### About this task
Take the line containing "yellow pot: 4 -> 5" in the listing below and copy it, along with every line after it, without alteration.

### Task data
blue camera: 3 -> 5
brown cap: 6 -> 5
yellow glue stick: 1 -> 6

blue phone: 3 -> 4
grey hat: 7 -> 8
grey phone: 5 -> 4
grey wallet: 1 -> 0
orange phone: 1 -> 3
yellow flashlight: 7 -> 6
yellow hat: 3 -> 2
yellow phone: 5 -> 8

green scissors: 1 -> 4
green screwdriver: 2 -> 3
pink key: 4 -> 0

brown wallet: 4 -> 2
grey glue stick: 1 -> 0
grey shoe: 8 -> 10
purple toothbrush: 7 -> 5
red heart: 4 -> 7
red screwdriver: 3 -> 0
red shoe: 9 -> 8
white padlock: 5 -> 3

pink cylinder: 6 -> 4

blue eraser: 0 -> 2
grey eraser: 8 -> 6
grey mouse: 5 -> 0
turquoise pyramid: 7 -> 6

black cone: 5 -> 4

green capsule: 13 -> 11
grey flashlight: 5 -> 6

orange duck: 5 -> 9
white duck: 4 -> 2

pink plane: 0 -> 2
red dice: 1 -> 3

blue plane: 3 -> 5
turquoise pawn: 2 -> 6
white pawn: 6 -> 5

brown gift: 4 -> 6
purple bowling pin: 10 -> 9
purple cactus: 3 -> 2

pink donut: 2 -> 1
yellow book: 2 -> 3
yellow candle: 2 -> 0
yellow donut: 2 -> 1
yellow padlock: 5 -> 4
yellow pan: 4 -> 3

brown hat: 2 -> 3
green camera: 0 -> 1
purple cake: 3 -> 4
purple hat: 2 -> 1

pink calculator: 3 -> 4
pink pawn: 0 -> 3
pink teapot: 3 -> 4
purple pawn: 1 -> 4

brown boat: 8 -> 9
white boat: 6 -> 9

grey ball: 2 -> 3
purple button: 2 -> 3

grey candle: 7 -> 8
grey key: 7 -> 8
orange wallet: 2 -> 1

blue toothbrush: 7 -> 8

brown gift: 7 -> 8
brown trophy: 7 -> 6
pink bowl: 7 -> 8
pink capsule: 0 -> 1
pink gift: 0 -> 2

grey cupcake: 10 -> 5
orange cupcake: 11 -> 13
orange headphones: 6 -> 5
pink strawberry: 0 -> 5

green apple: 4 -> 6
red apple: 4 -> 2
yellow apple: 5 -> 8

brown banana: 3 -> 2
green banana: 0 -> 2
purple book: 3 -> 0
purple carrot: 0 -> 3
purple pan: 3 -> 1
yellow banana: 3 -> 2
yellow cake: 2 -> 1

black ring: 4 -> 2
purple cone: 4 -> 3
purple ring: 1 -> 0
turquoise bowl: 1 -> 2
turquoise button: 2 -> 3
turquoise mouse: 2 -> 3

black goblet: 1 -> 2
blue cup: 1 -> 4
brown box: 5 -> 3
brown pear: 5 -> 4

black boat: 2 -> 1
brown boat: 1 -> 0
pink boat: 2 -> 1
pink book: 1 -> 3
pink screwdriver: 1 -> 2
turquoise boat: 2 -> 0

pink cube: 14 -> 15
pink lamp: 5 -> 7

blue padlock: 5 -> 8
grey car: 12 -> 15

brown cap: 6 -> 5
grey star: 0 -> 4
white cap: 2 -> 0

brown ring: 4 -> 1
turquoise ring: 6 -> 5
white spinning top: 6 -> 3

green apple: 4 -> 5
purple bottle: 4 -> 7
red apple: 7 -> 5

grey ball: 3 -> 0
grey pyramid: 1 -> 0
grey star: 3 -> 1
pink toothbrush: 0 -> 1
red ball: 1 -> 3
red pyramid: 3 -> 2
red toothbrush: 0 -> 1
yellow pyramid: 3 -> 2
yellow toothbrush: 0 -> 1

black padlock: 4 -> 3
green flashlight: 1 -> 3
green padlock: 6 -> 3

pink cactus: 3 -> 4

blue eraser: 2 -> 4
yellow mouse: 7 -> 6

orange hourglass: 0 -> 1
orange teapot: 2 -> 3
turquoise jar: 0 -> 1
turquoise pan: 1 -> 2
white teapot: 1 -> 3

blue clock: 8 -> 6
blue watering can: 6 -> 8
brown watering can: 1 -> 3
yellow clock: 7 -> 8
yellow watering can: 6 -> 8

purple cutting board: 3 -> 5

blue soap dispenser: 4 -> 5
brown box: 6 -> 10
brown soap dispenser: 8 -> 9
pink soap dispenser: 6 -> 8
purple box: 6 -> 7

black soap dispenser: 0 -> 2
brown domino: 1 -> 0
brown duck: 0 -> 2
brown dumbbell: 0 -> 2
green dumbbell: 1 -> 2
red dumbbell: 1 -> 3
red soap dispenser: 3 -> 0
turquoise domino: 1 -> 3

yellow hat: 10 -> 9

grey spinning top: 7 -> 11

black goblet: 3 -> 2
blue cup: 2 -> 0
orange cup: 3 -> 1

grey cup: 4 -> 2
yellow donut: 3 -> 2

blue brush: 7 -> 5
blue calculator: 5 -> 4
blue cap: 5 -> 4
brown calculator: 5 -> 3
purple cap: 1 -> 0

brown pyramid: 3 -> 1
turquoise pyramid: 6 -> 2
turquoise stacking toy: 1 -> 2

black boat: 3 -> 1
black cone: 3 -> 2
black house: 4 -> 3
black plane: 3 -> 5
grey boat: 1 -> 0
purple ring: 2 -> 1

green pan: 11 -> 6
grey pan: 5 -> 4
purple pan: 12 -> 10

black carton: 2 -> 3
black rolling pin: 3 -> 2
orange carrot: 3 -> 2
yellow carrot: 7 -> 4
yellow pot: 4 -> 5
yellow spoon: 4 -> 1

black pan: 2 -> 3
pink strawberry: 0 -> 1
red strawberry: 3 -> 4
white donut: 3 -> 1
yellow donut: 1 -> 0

### Answer space
yellow pot: 4 -> 5
yellow spoon: 4 -> 1

black pan: 2 -> 3
pink strawberry: 0 -> 1
red strawberry: 3 -> 4
white donut: 3 -> 1
yellow donut: 1 -> 0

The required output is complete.